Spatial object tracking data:
◆ ◆ ◆

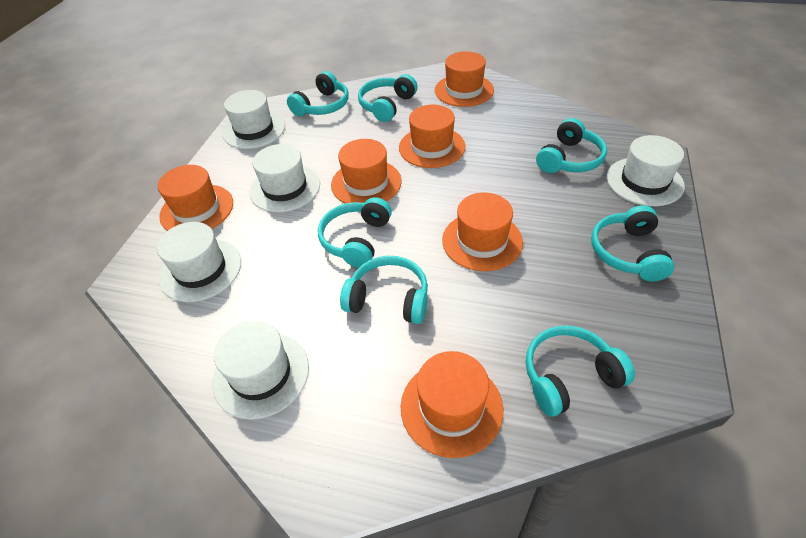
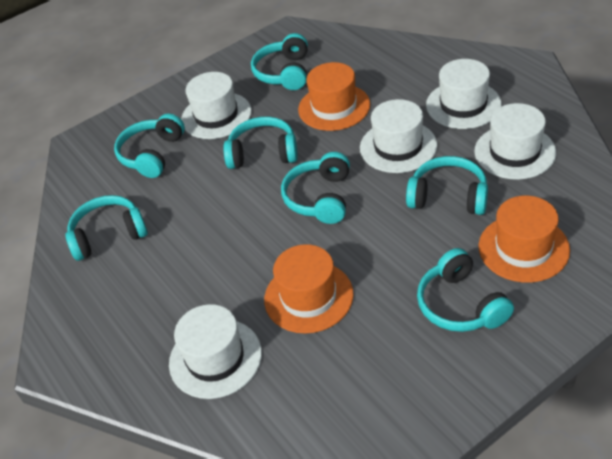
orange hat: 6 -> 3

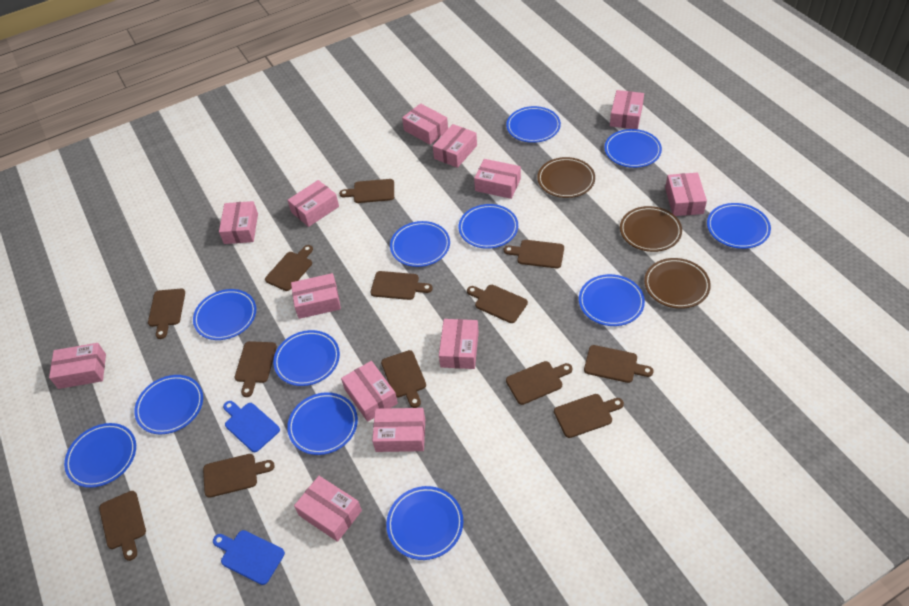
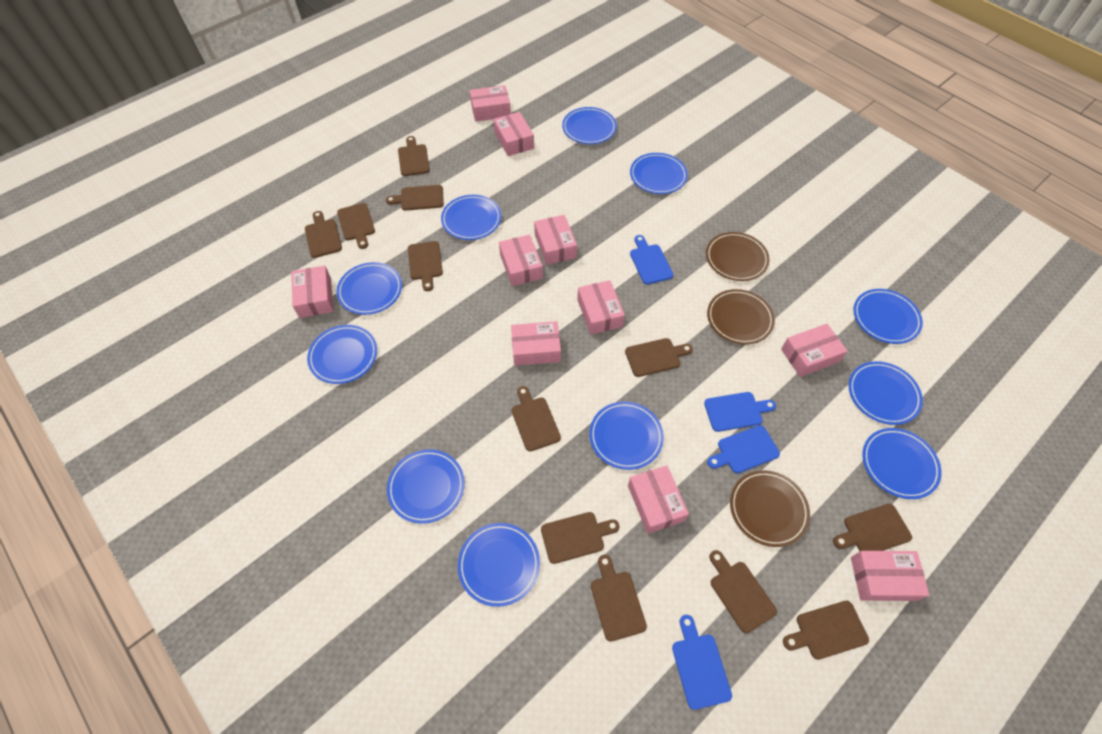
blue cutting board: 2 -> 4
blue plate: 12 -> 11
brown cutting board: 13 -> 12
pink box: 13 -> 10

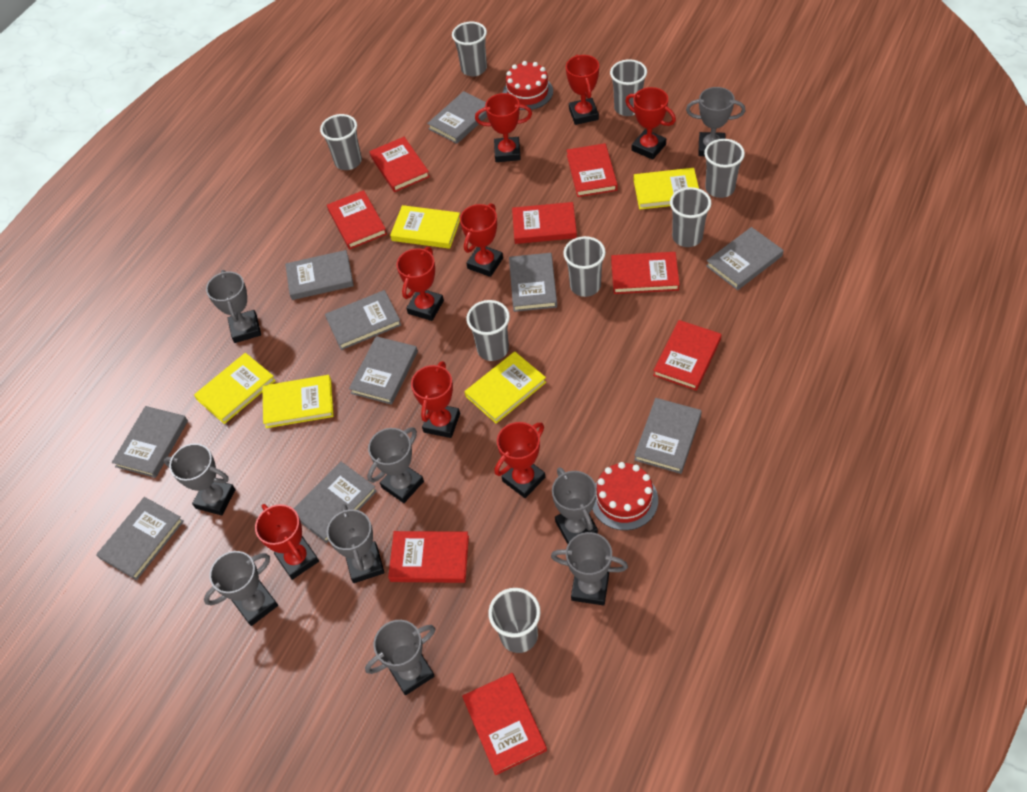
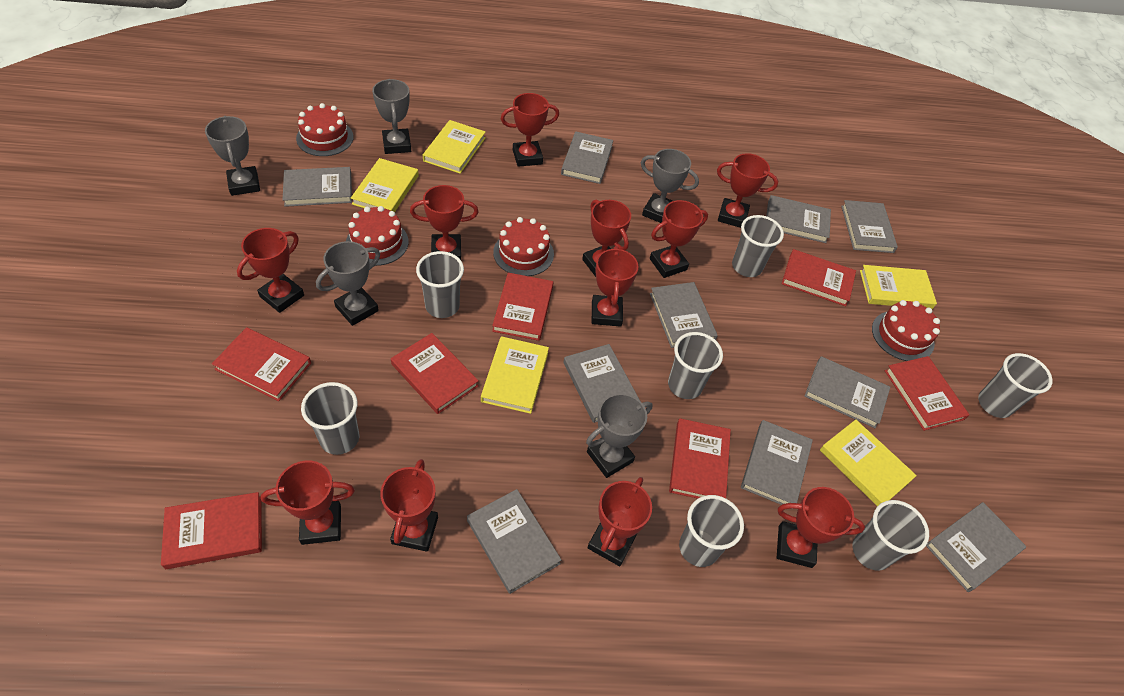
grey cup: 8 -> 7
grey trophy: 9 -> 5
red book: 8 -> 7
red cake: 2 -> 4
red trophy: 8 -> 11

◆ ◆ ◆

Every line from the one containing "grey cup: 8 -> 7" through the final line of the data above is to be restated word for word, and nothing more.

grey cup: 8 -> 7
grey trophy: 9 -> 5
red book: 8 -> 7
red cake: 2 -> 4
red trophy: 8 -> 11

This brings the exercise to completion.